* _Data supplied_

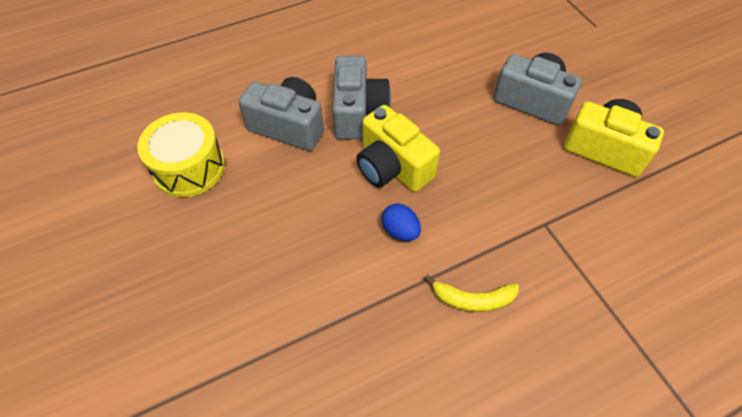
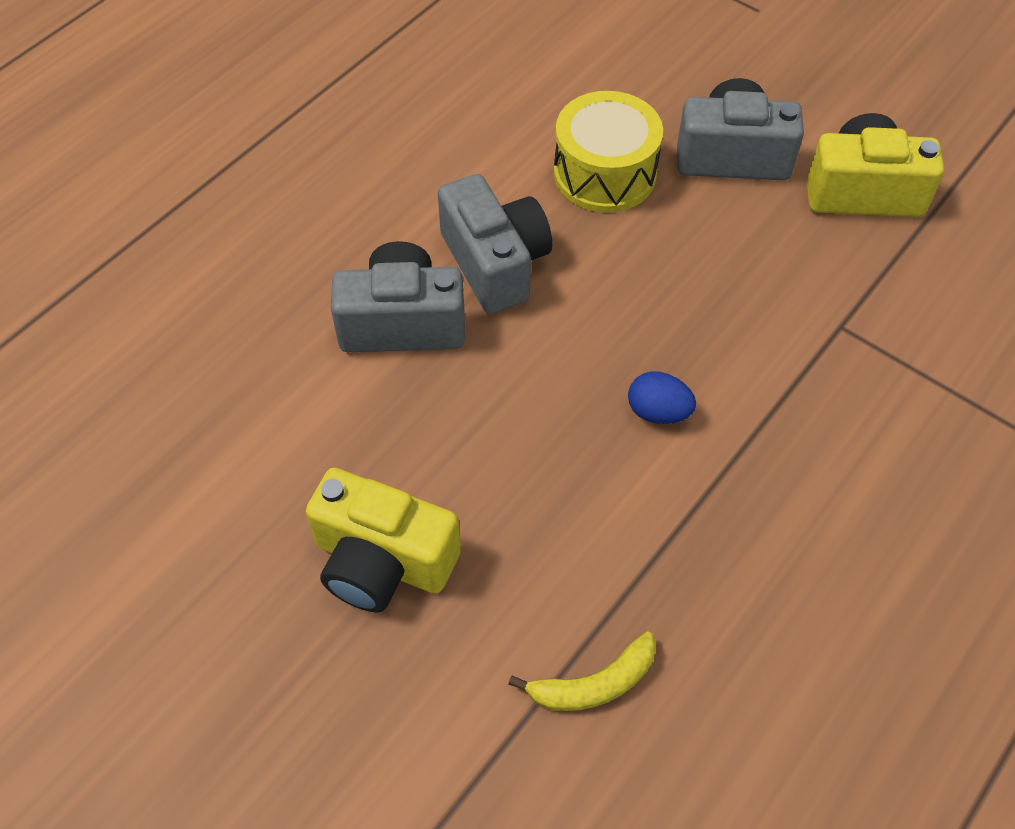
camera: 25 degrees left, 0 degrees up
yellow drum [137,112,225,197] -> yellow drum moved to [554,91,663,213]
yellow camera [356,105,440,192] -> yellow camera moved to [306,468,461,613]
yellow banana [424,274,519,312] -> yellow banana moved to [508,631,656,711]

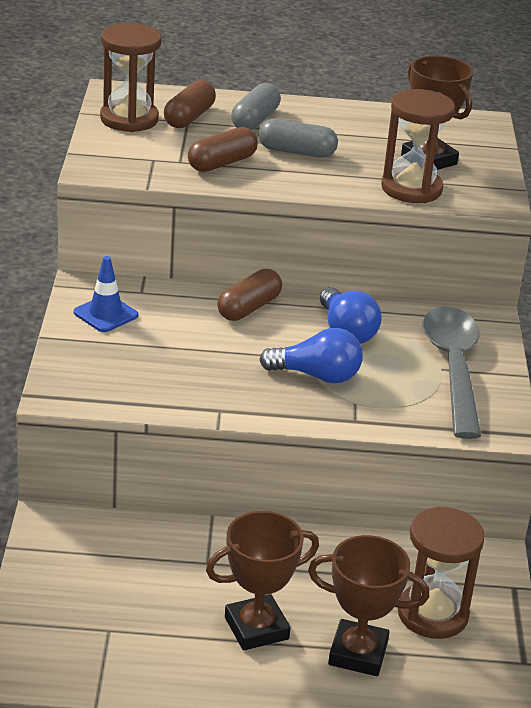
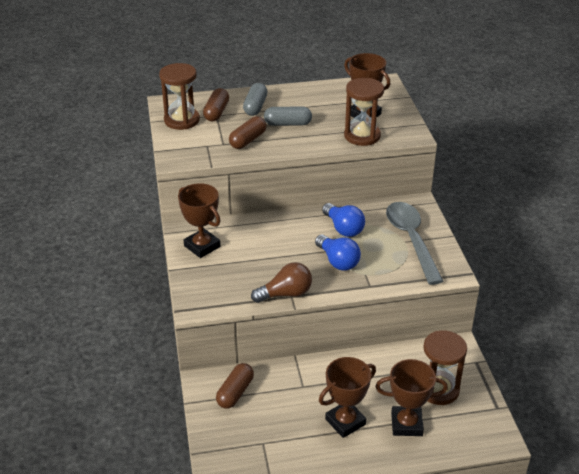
camera: 10 degrees left, 5 degrees up
blue traffic cone [74,256,138,332] -> brown trophy [178,183,221,258]
brown capsule [217,269,282,321] -> brown capsule moved to [216,363,254,408]
blue light bulb [259,328,363,383] -> blue light bulb turned 60 degrees clockwise [315,234,361,271]
none -> brown light bulb [251,262,312,303]

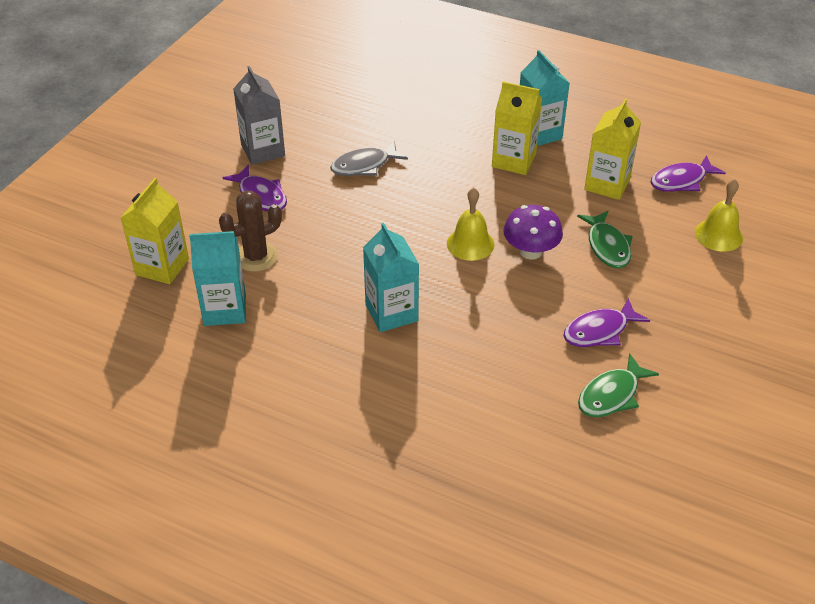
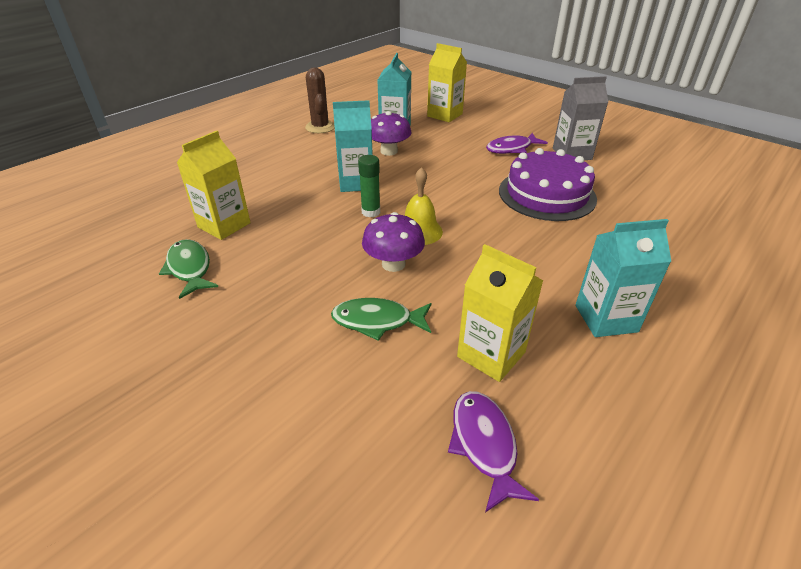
camera: 105 degrees right, 5 degrees down
brown cactus [219,191,282,272] -> brown cactus moved to [305,67,335,133]
grey fish [330,141,408,176] -> purple cake [499,148,597,221]
yellow carton [492,81,542,175] -> yellow carton moved to [177,131,251,240]
purple fish [563,298,650,347] -> none
yellow bell [695,179,743,252] -> none
none -> green glue stick [358,155,380,217]
none -> purple mushroom [371,111,411,156]

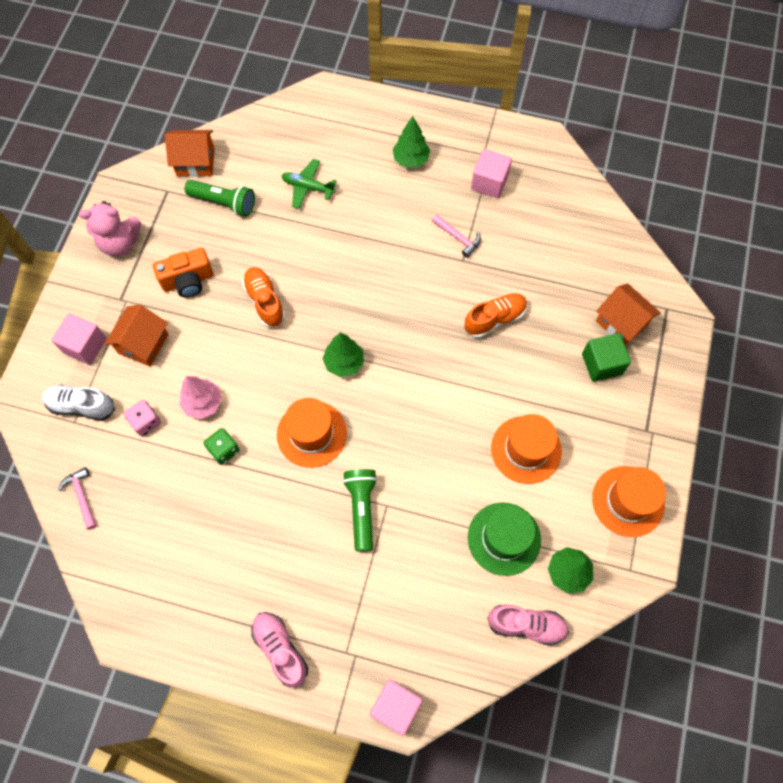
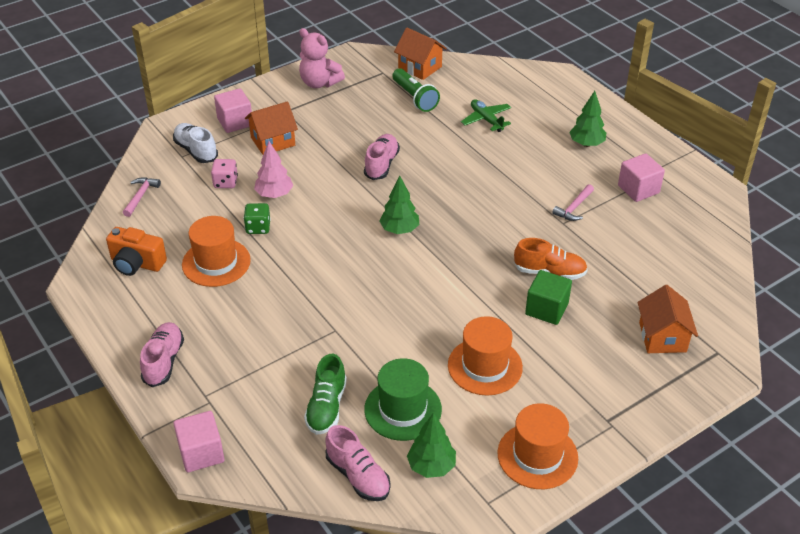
camera: 40 degrees right, 25 degrees down
orange camera [153,248,213,297] -> orange camera moved to [106,227,167,276]
orange shoe [242,267,285,328] -> pink shoe [364,134,400,180]
orange hat [277,398,347,468] -> orange hat moved to [182,216,251,287]
green flashlight [343,469,377,552] -> none
pink hammer [432,215,481,258] -> pink hammer turned 45 degrees clockwise [552,184,594,221]
green cube [582,333,631,382] -> green cube moved to [525,270,572,325]
none -> green shoe [304,354,347,435]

* _Task to complete_
An exact copy of the listing is needed, minus its pictures.

* _Reply to the exercise_
camera: 25 degrees left, 0 degrees up
yellow drum [137,112,225,197] -> yellow drum moved to [554,91,663,213]
yellow camera [356,105,440,192] -> yellow camera moved to [306,468,461,613]
yellow banana [424,274,519,312] -> yellow banana moved to [508,631,656,711]

camera: 10 degrees left, 5 degrees up
blue traffic cone [74,256,138,332] -> brown trophy [178,183,221,258]
brown capsule [217,269,282,321] -> brown capsule moved to [216,363,254,408]
blue light bulb [259,328,363,383] -> blue light bulb turned 60 degrees clockwise [315,234,361,271]
none -> brown light bulb [251,262,312,303]

camera: 105 degrees right, 5 degrees down
brown cactus [219,191,282,272] -> brown cactus moved to [305,67,335,133]
grey fish [330,141,408,176] -> purple cake [499,148,597,221]
yellow carton [492,81,542,175] -> yellow carton moved to [177,131,251,240]
purple fish [563,298,650,347] -> none
yellow bell [695,179,743,252] -> none
none -> green glue stick [358,155,380,217]
none -> purple mushroom [371,111,411,156]

camera: 40 degrees right, 25 degrees down
orange camera [153,248,213,297] -> orange camera moved to [106,227,167,276]
orange shoe [242,267,285,328] -> pink shoe [364,134,400,180]
orange hat [277,398,347,468] -> orange hat moved to [182,216,251,287]
green flashlight [343,469,377,552] -> none
pink hammer [432,215,481,258] -> pink hammer turned 45 degrees clockwise [552,184,594,221]
green cube [582,333,631,382] -> green cube moved to [525,270,572,325]
none -> green shoe [304,354,347,435]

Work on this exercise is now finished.